Gather every line in the material below that contains the word "above", matching its case exactly.

** Opening AVAILABLE DATA block **

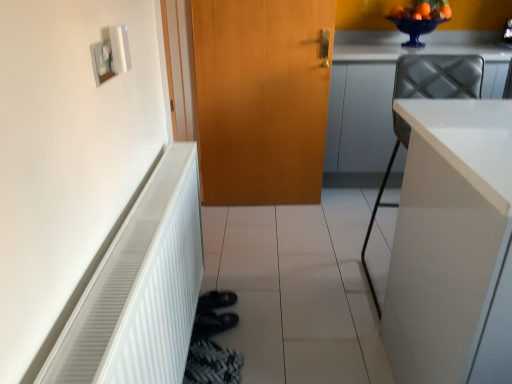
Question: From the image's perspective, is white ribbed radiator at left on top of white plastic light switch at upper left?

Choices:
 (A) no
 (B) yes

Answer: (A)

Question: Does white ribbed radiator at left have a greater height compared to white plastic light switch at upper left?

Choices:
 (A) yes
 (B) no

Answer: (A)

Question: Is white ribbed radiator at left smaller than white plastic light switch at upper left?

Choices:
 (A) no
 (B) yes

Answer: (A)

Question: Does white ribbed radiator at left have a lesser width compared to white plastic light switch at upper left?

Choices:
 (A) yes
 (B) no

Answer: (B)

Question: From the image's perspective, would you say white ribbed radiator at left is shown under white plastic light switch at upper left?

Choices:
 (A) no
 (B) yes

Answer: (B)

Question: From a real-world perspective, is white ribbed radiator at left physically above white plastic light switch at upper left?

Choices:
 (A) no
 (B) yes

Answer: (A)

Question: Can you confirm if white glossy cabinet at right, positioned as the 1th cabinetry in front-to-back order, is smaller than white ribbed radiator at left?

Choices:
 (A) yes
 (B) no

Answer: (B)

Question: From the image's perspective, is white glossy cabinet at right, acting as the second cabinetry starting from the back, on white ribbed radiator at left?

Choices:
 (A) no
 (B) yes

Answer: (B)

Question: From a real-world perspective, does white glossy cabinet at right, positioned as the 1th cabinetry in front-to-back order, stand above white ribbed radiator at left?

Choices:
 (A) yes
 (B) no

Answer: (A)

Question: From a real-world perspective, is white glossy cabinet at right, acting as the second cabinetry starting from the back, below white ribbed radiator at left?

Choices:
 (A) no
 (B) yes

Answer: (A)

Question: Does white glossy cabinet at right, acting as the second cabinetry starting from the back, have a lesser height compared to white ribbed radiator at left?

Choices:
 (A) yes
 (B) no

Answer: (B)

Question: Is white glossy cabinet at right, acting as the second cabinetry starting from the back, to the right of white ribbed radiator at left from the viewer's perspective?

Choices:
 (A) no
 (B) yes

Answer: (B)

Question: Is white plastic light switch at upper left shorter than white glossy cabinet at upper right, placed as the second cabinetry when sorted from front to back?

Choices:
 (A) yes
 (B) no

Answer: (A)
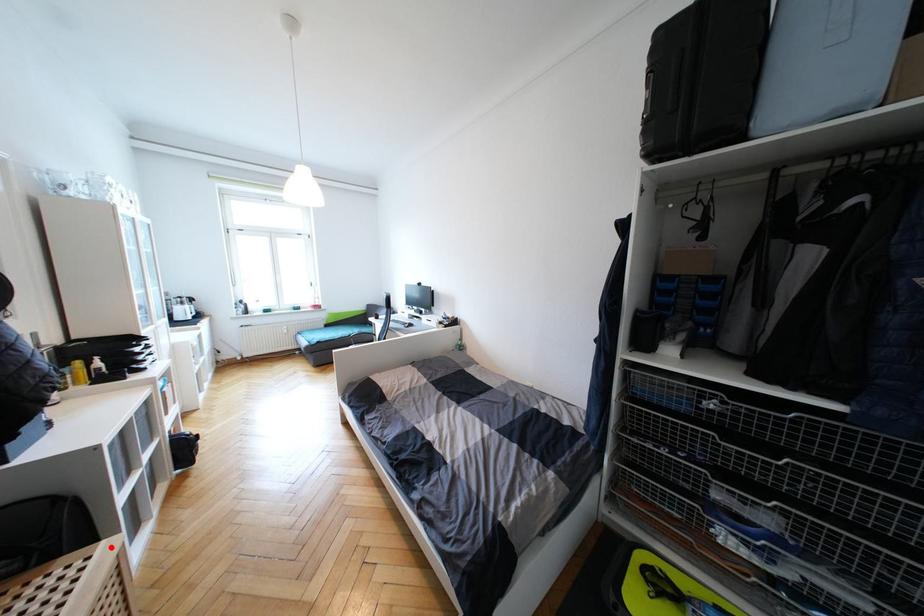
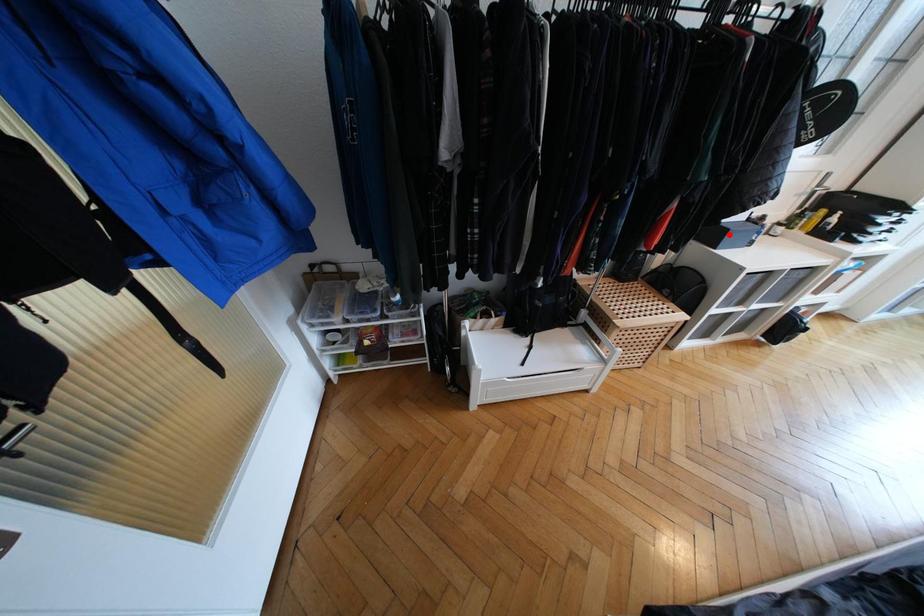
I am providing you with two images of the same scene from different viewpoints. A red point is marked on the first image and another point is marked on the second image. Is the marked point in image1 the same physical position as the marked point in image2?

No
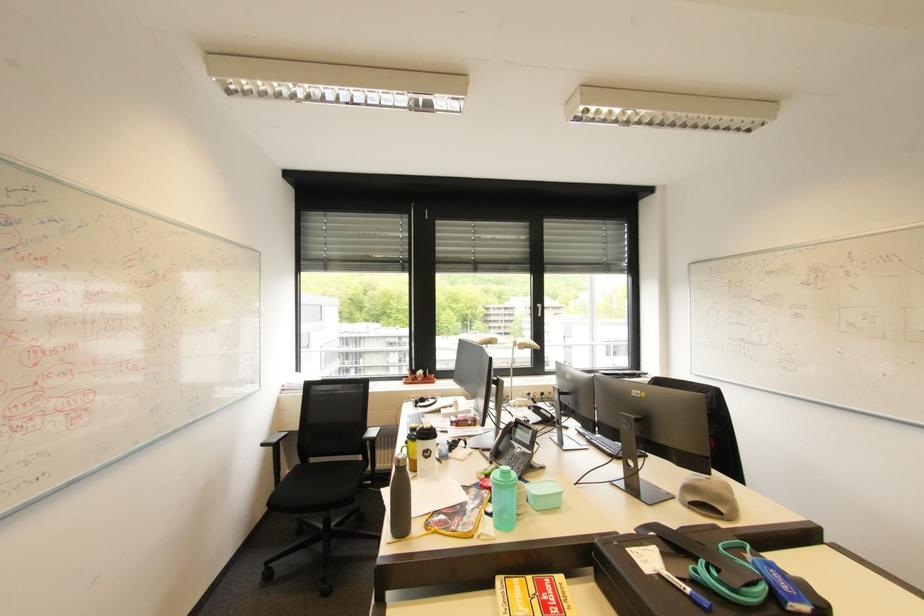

** Closing AVAILABLE DATA block **

ANSWER SPACE:
Question: From a real-world perspective, is white ribbed radiator at left physically above white plastic light switch at upper left?
Question: From a real-world perspective, does white glossy cabinet at right, positioned as the 1th cabinetry in front-to-back order, stand above white ribbed radiator at left?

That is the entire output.